* _BRIEF_
From the first line down to the line containing "C4: none -> 2.2nF (LED_A, T14)", print the records below exactly, leaving every picture out.

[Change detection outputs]
+++
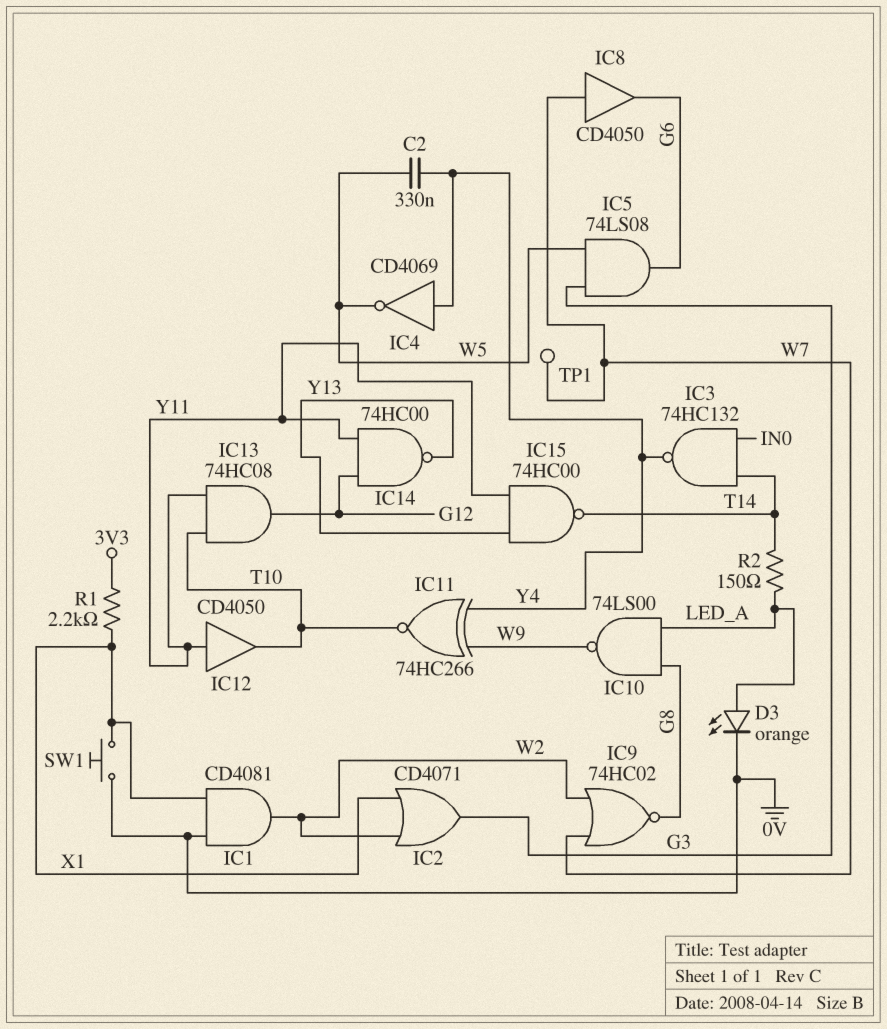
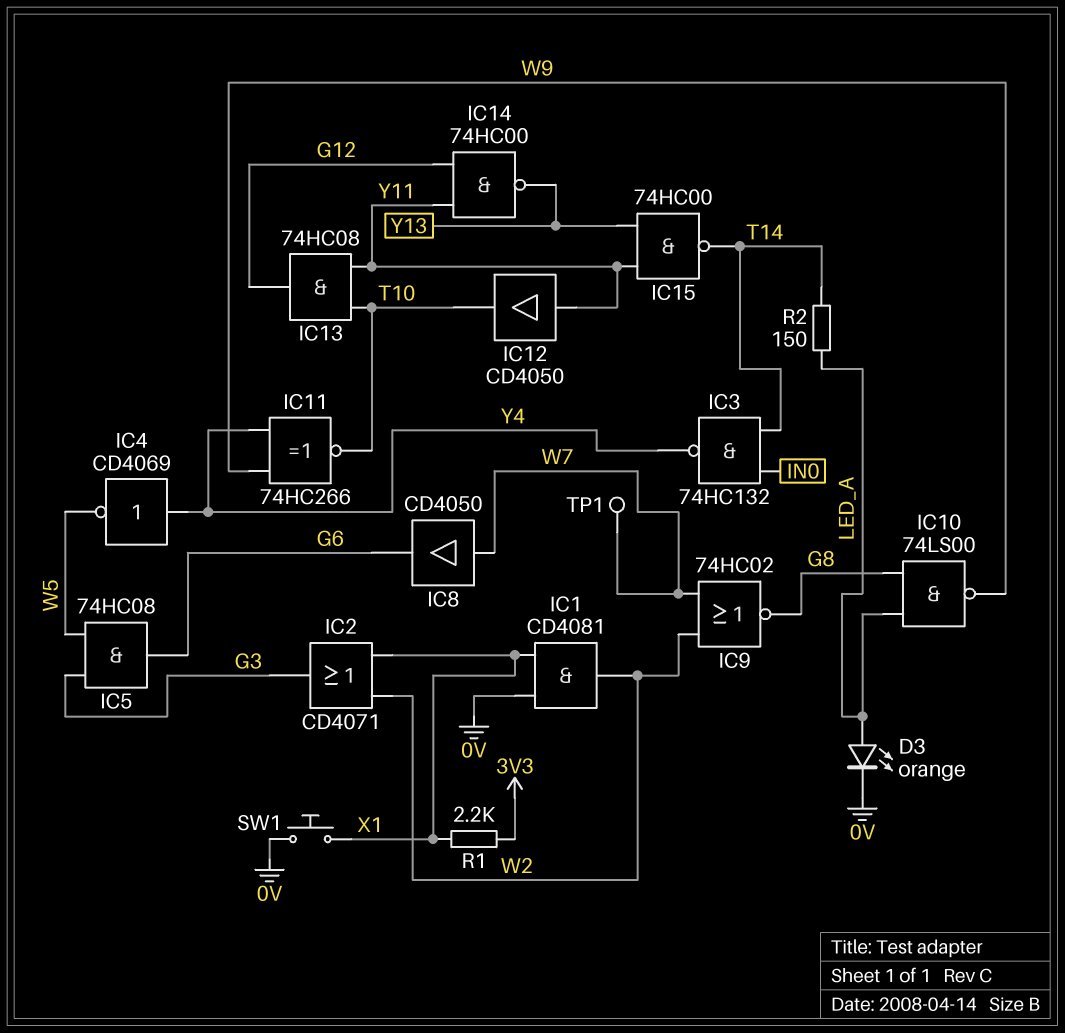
C2: 330nF (W5, Y4) -> none
IC5: AND 74LS08 (in G3, in W5, out G6) -> AND 74HC08 (in G3, in W5, out G6)

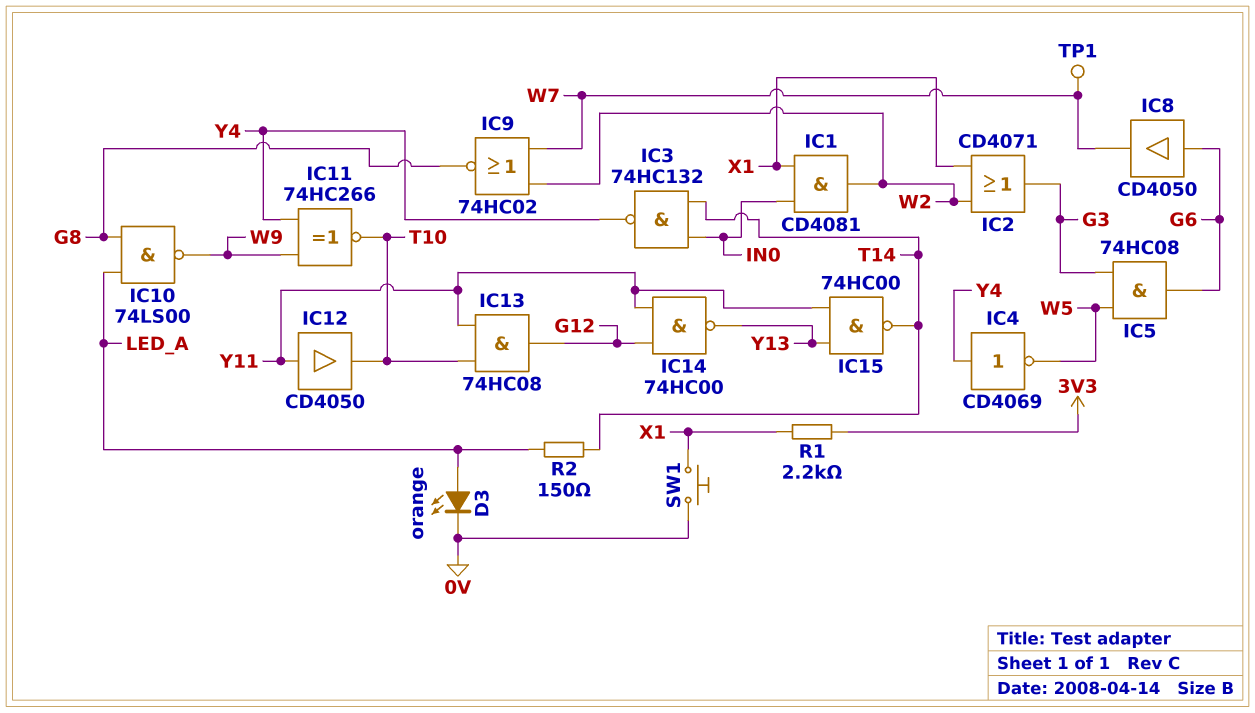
IC1: AND CD4081 (in 0V, in X1, out W2) -> AND CD4081 (in IN0, in X1, out W2)
IC8: buffer CD4050 (in W7, out G6) -> buffer CD4050 (in G6, out W7)

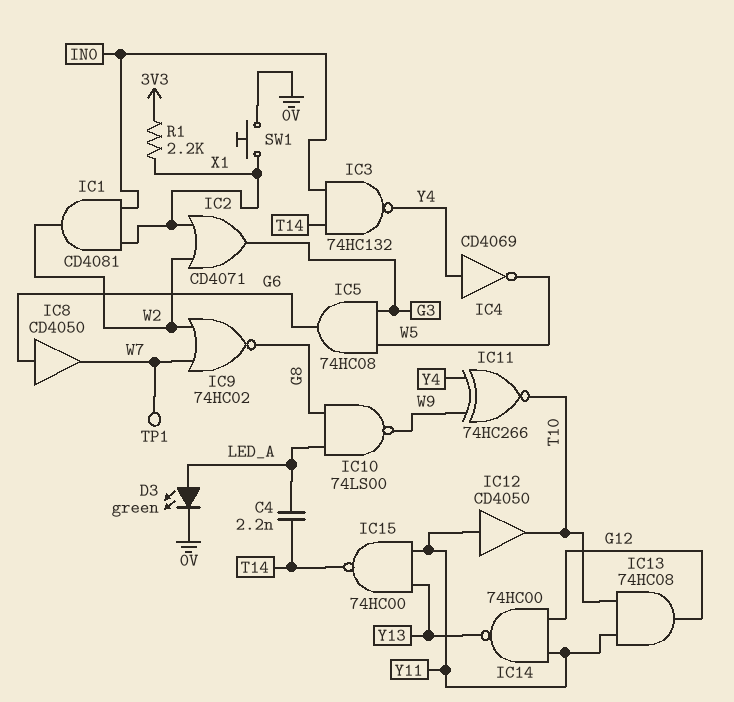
C4: none -> 2.2nF (LED_A, T14)
D3: LED orange (A LED_A, K 0V) -> LED green (A LED_A, K 0V)
R2: 150 (LED_A, T14) -> none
+++
* _EXERCISE RESULT_
C2: 330nF (W5, Y4) -> none
IC5: AND 74LS08 (in G3, in W5, out G6) -> AND 74HC08 (in G3, in W5, out G6)

IC1: AND CD4081 (in 0V, in X1, out W2) -> AND CD4081 (in IN0, in X1, out W2)
IC8: buffer CD4050 (in W7, out G6) -> buffer CD4050 (in G6, out W7)

C4: none -> 2.2nF (LED_A, T14)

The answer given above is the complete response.